> _The task_: The answer should be the lines from the one with "The pirámide (verde)" through the final line of the entries, restated word for word.

Source data:
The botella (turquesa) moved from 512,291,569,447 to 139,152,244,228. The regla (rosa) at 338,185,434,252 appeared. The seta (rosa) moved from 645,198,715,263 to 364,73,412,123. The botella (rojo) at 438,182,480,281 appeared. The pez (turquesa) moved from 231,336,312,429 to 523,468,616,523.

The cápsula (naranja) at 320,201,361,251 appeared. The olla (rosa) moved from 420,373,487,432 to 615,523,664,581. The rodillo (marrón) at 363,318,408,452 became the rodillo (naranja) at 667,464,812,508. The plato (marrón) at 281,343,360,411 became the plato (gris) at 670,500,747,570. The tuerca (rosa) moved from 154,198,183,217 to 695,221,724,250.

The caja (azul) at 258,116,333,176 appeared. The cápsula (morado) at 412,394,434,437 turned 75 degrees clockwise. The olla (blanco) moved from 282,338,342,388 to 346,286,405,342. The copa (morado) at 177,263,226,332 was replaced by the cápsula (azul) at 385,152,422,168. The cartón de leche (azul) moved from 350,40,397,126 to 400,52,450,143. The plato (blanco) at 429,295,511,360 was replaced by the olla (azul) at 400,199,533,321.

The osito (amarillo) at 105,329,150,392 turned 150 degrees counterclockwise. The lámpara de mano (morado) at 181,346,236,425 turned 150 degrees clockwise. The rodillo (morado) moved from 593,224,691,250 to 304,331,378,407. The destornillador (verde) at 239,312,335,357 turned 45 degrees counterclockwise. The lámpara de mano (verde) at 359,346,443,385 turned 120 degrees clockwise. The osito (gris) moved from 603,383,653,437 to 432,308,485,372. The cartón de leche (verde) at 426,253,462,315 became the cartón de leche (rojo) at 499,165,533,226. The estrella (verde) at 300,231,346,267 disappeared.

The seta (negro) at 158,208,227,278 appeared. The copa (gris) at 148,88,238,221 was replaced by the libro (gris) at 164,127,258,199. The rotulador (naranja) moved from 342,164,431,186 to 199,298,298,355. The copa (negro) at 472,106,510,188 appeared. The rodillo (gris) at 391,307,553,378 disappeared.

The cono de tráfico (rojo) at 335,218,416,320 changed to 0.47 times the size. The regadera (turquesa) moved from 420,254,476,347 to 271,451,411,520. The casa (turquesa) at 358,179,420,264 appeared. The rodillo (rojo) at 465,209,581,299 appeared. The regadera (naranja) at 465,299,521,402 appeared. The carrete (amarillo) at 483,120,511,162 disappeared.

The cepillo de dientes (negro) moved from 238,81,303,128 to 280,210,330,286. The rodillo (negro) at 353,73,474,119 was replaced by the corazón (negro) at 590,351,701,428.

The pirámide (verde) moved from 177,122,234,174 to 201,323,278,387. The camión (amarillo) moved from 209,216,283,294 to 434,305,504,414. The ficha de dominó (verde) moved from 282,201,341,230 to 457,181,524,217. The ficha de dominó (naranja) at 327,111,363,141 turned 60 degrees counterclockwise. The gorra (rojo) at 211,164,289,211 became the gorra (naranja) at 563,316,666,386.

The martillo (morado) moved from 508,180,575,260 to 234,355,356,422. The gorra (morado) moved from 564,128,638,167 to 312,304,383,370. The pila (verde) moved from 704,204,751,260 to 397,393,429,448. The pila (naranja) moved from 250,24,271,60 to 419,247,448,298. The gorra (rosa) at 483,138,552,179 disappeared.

> _Task result_:
The pirámide (verde) moved from 177,122,234,174 to 201,323,278,387. The camión (amarillo) moved from 209,216,283,294 to 434,305,504,414. The ficha de dominó (verde) moved from 282,201,341,230 to 457,181,524,217. The ficha de dominó (naranja) at 327,111,363,141 turned 60 degrees counterclockwise. The gorra (rojo) at 211,164,289,211 became the gorra (naranja) at 563,316,666,386.

The martillo (morado) moved from 508,180,575,260 to 234,355,356,422. The gorra (morado) moved from 564,128,638,167 to 312,304,383,370. The pila (verde) moved from 704,204,751,260 to 397,393,429,448. The pila (naranja) moved from 250,24,271,60 to 419,247,448,298. The gorra (rosa) at 483,138,552,179 disappeared.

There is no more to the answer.